### Problem requirements:
Your task is to transcribe each record exactly and to omit every image.

+===+

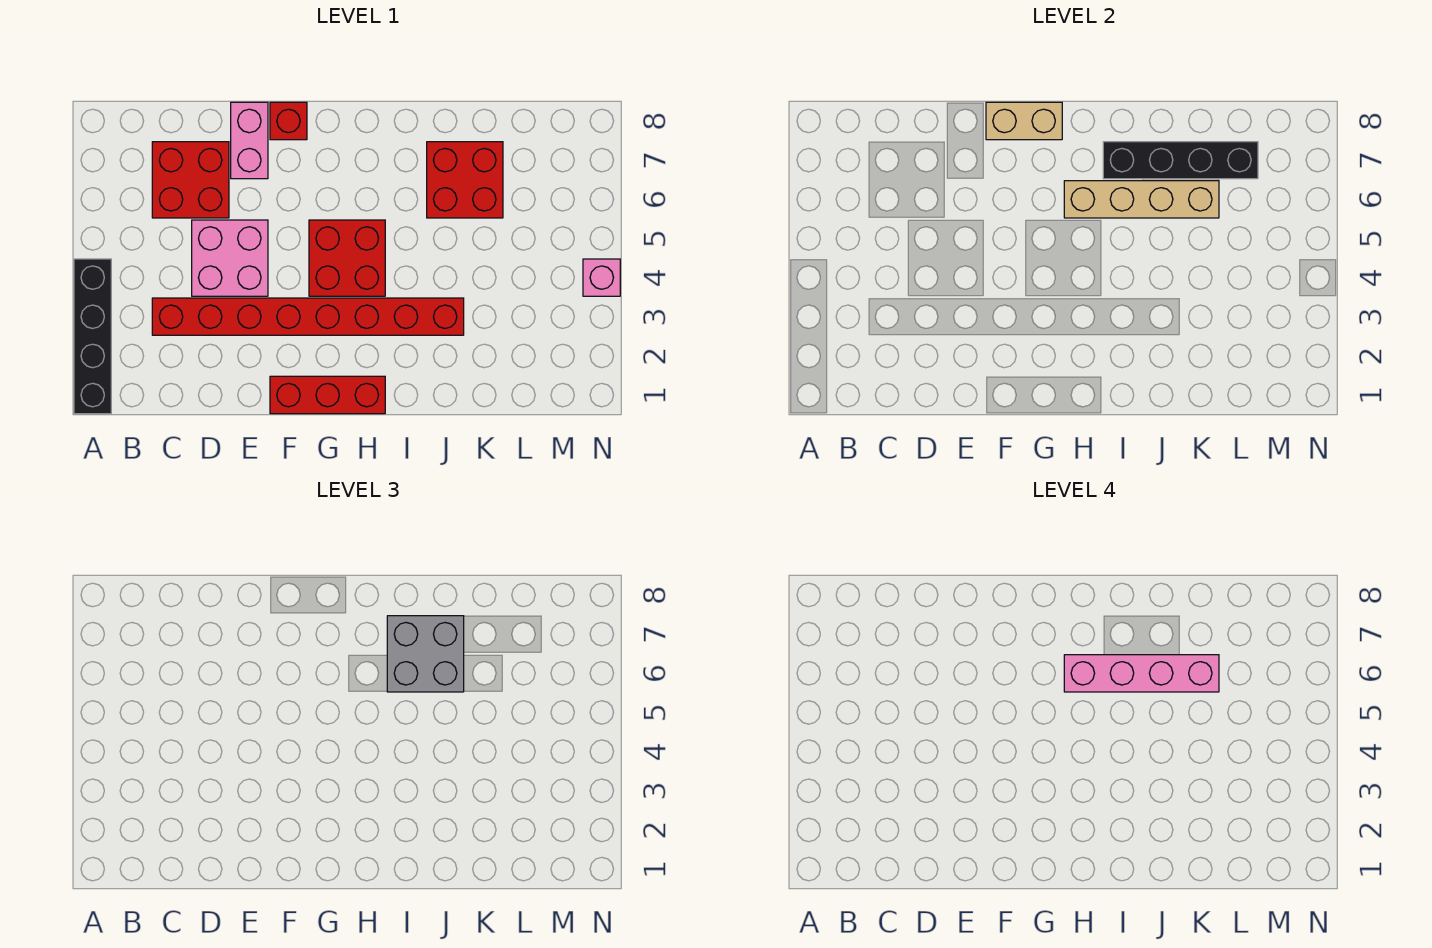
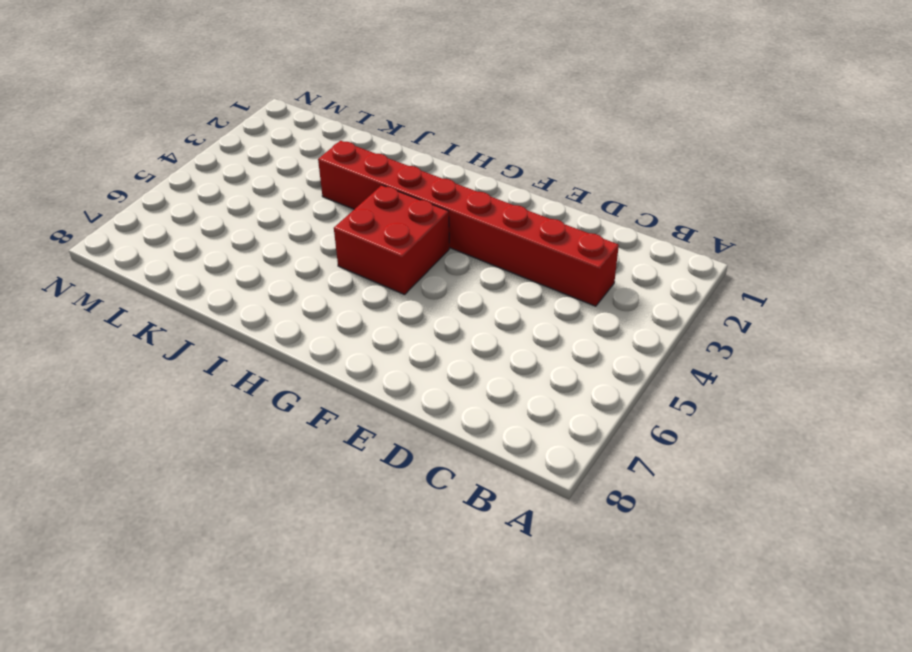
none -> black brick A1:A4 level 1
none -> red brick C6:D7 level 1
none -> pink brick D4:E5 level 1

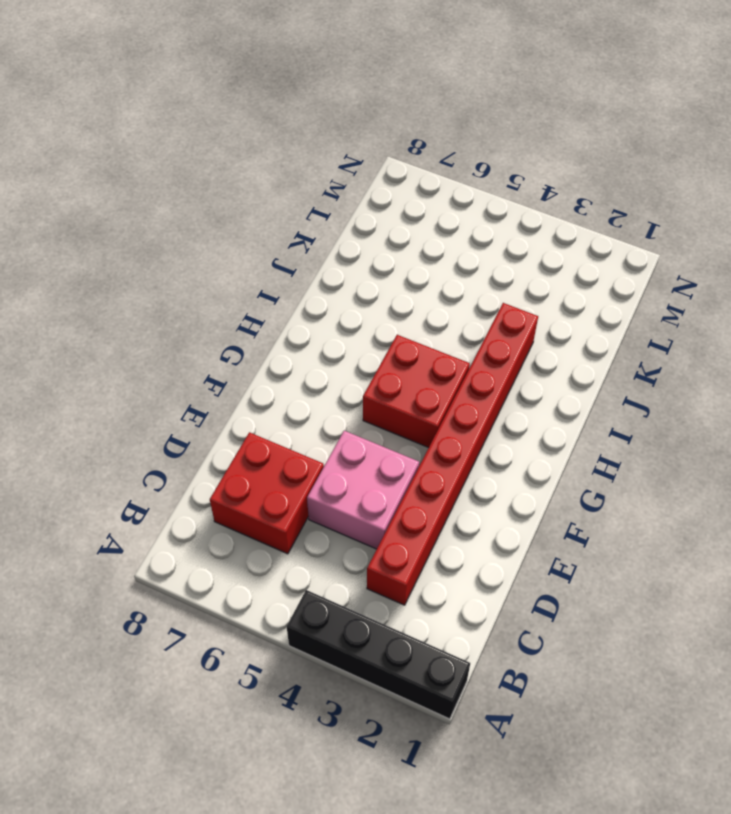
none -> pink brick E7:E8 level 1
none -> red brick F1:H1 level 1
none -> red brick F8 level 1

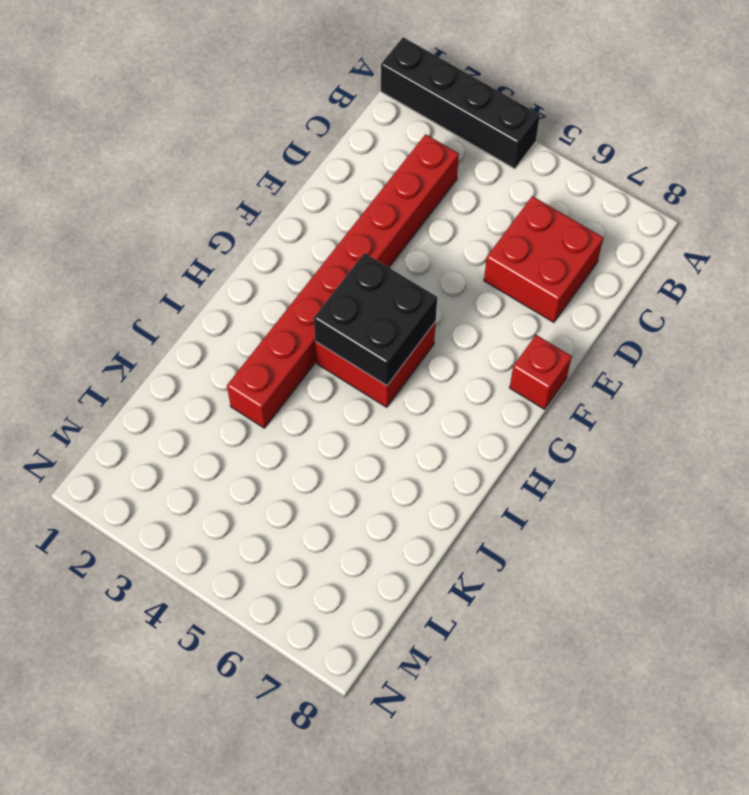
black brick G4:H5 level 2 -> none
none -> pink brick D4:E5 level 1
none -> pink brick E7:E8 level 1
none -> red brick F1:H1 level 1

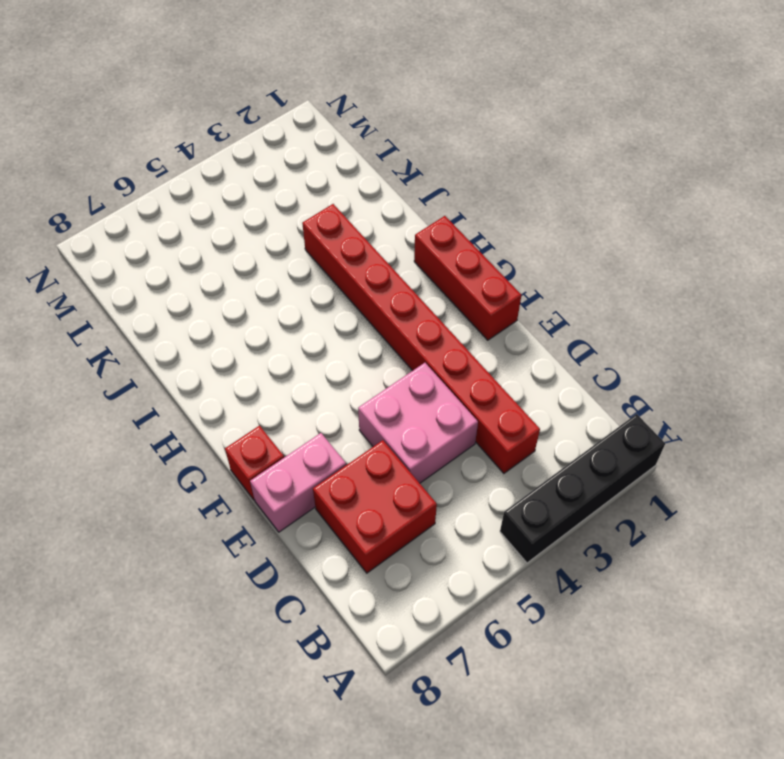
none -> red brick G4:H5 level 1
none -> red brick J6:K7 level 1
none -> pink brick N4 level 1

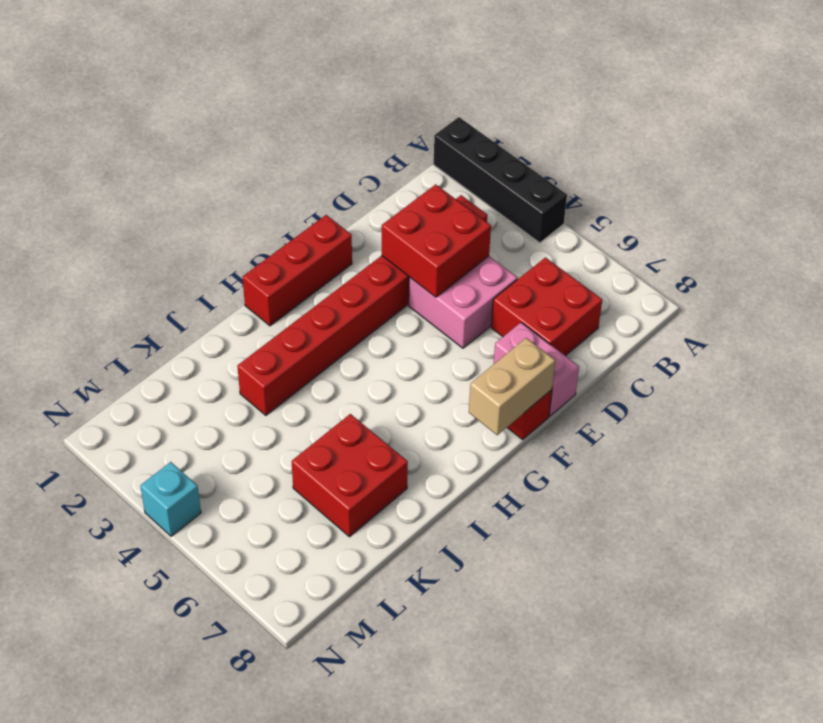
red brick D3:E4 level 2 -> red brick G4:H5 level 1
cyan brick N4 level 1 -> pink brick N4 level 1
none -> tan brick H6:K6 level 2
none -> black brick I7:L7 level 2
none -> grey brick I6:J7 level 3

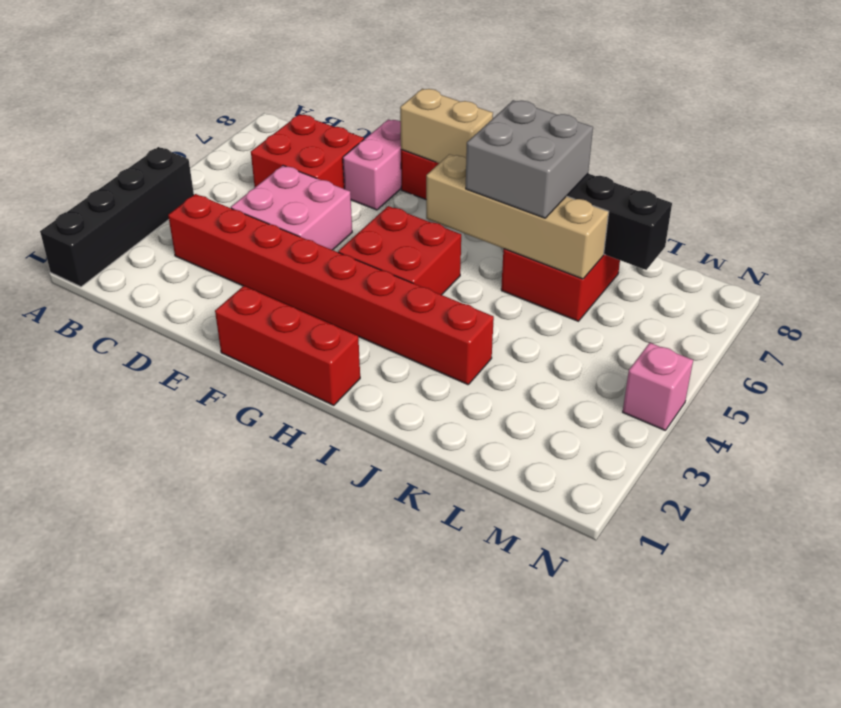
none -> pink brick H6:K6 level 4

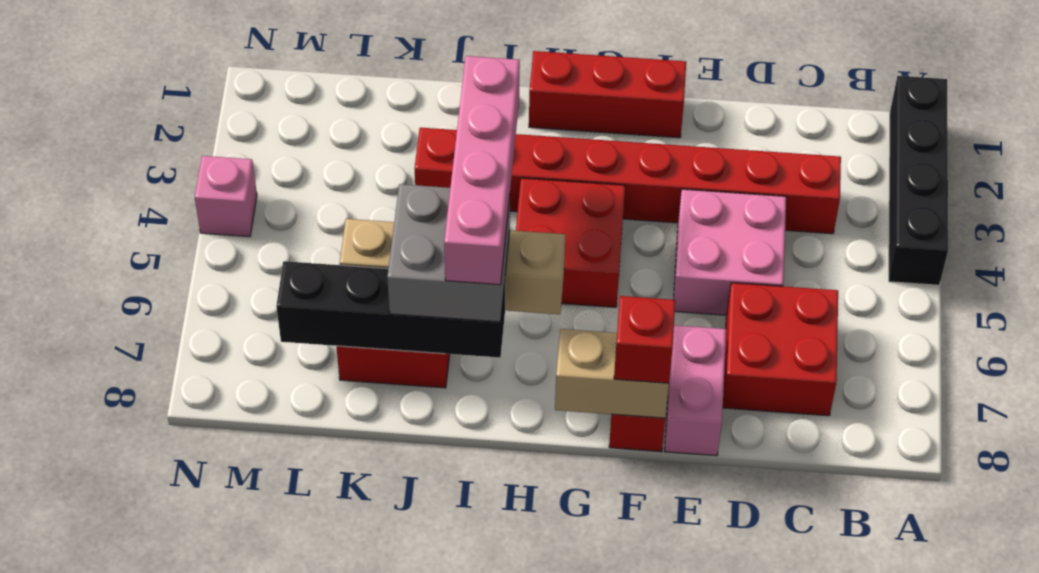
red brick F8 level 3 -> none
pink brick I4:I7 level 4 -> pink brick H6:K6 level 4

+===+

### Reply:
none -> black brick A1:A4 level 1
none -> red brick C6:D7 level 1
none -> pink brick D4:E5 level 1

none -> pink brick E7:E8 level 1
none -> red brick F1:H1 level 1
none -> red brick F8 level 1

black brick G4:H5 level 2 -> none
none -> pink brick D4:E5 level 1
none -> pink brick E7:E8 level 1
none -> red brick F1:H1 level 1

none -> red brick G4:H5 level 1
none -> red brick J6:K7 level 1
none -> pink brick N4 level 1

red brick D3:E4 level 2 -> red brick G4:H5 level 1
cyan brick N4 level 1 -> pink brick N4 level 1
none -> tan brick H6:K6 level 2
none -> black brick I7:L7 level 2
none -> grey brick I6:J7 level 3

none -> pink brick H6:K6 level 4

red brick F8 level 3 -> none
pink brick I4:I7 level 4 -> pink brick H6:K6 level 4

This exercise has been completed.